[Extracted data entries]
####################
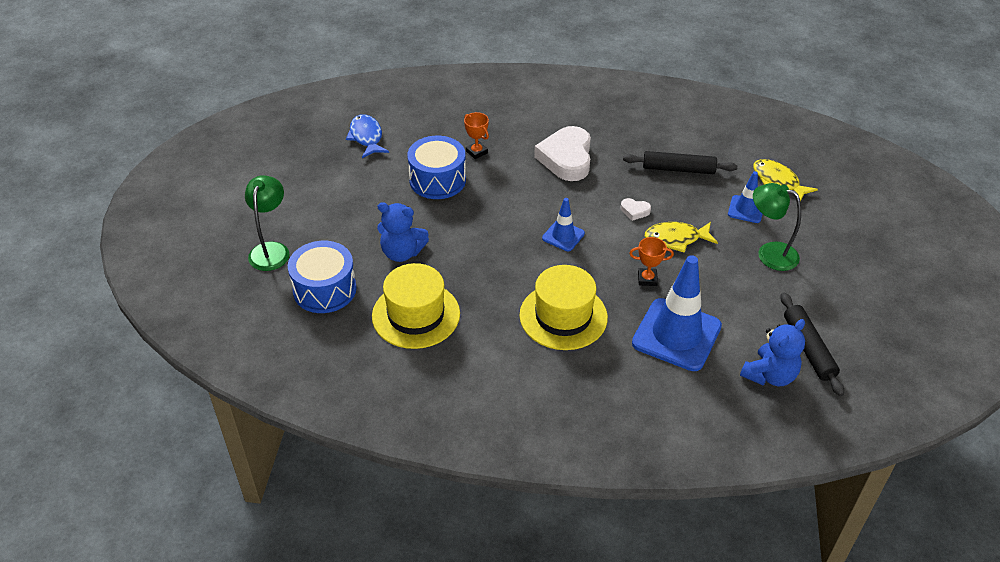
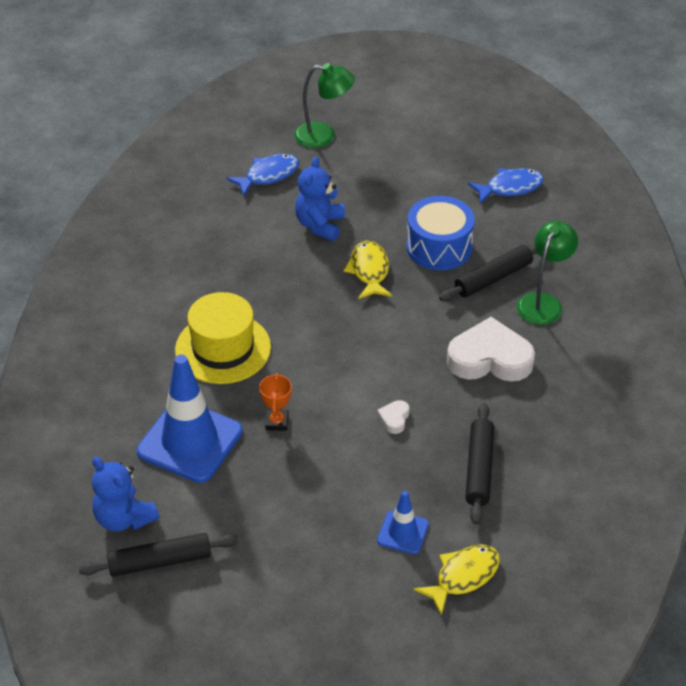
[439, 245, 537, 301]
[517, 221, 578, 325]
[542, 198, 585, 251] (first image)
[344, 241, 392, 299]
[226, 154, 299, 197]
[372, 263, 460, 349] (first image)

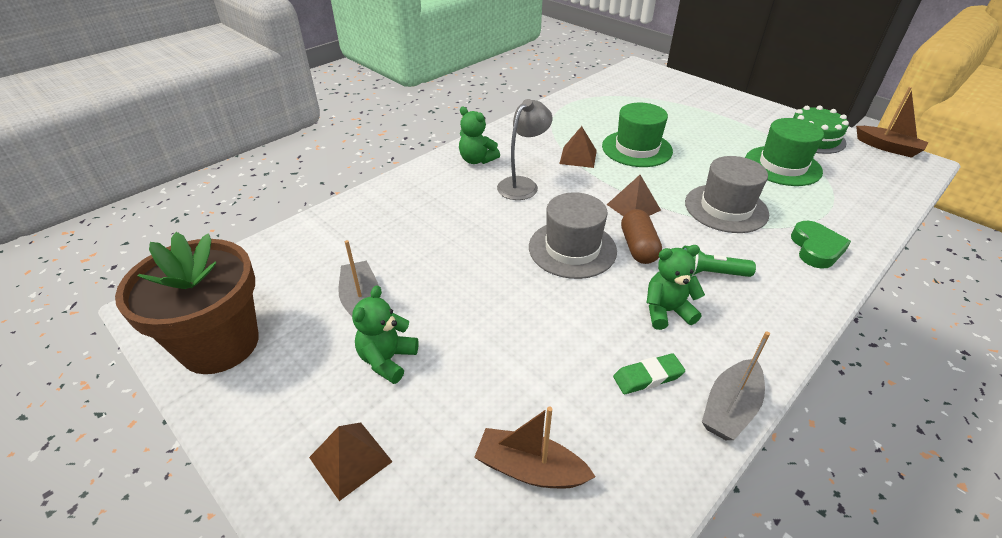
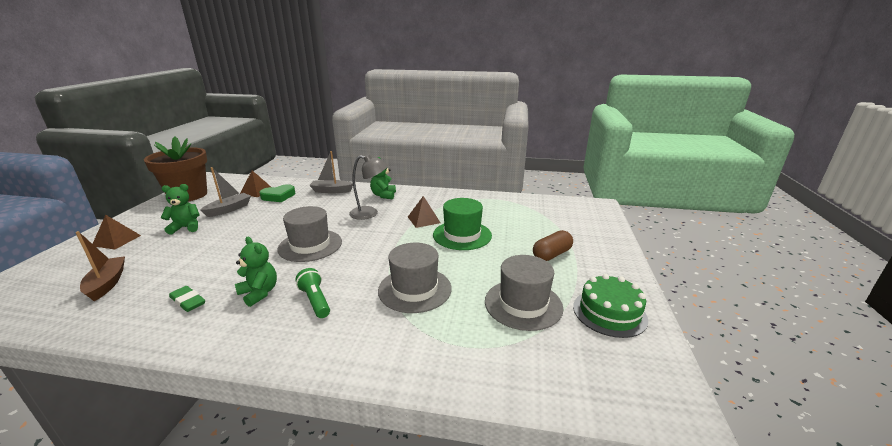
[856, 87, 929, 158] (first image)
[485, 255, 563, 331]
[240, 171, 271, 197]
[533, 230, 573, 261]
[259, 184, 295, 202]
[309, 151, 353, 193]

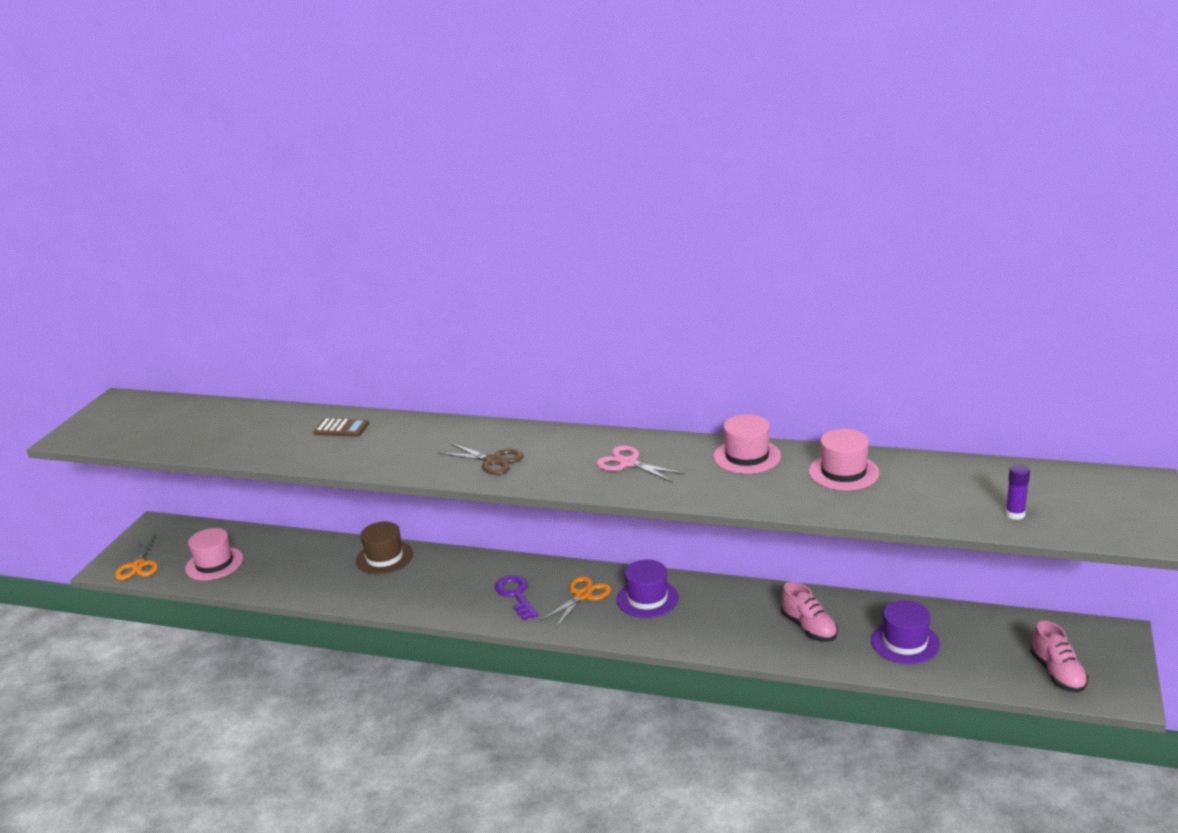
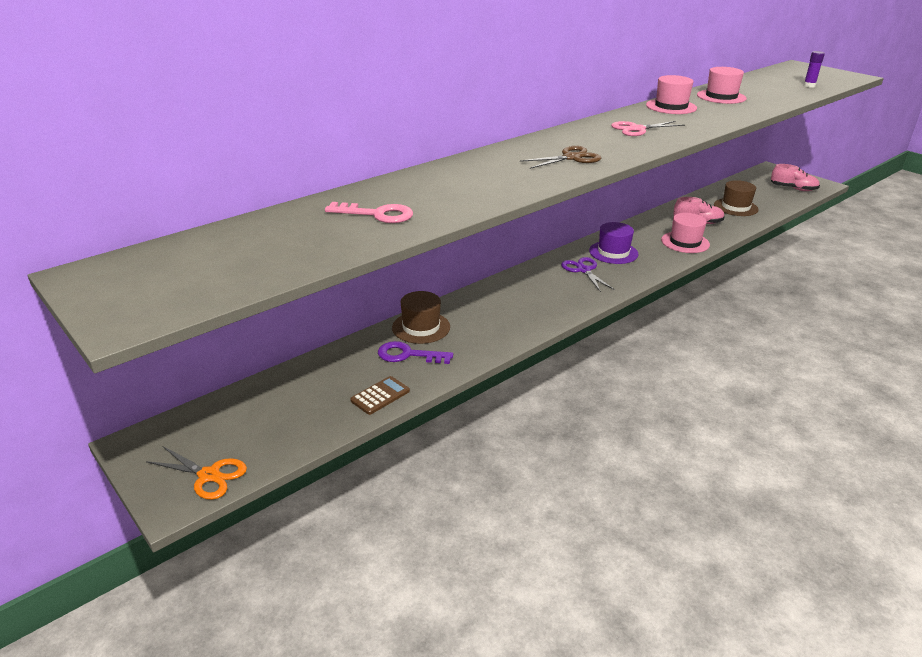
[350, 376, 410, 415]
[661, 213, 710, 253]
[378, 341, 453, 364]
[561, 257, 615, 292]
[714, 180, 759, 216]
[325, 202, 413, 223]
####################
- WORK TASK
Omitting the pictures, copy each record above exactly as it stands.

- SOLUTION
[439, 245, 537, 301]
[517, 221, 578, 325]
[542, 198, 585, 251] (first image)
[344, 241, 392, 299]
[226, 154, 299, 197]
[372, 263, 460, 349] (first image)

[856, 87, 929, 158] (first image)
[485, 255, 563, 331]
[240, 171, 271, 197]
[533, 230, 573, 261]
[259, 184, 295, 202]
[309, 151, 353, 193]

[350, 376, 410, 415]
[661, 213, 710, 253]
[378, 341, 453, 364]
[561, 257, 615, 292]
[714, 180, 759, 216]
[325, 202, 413, 223]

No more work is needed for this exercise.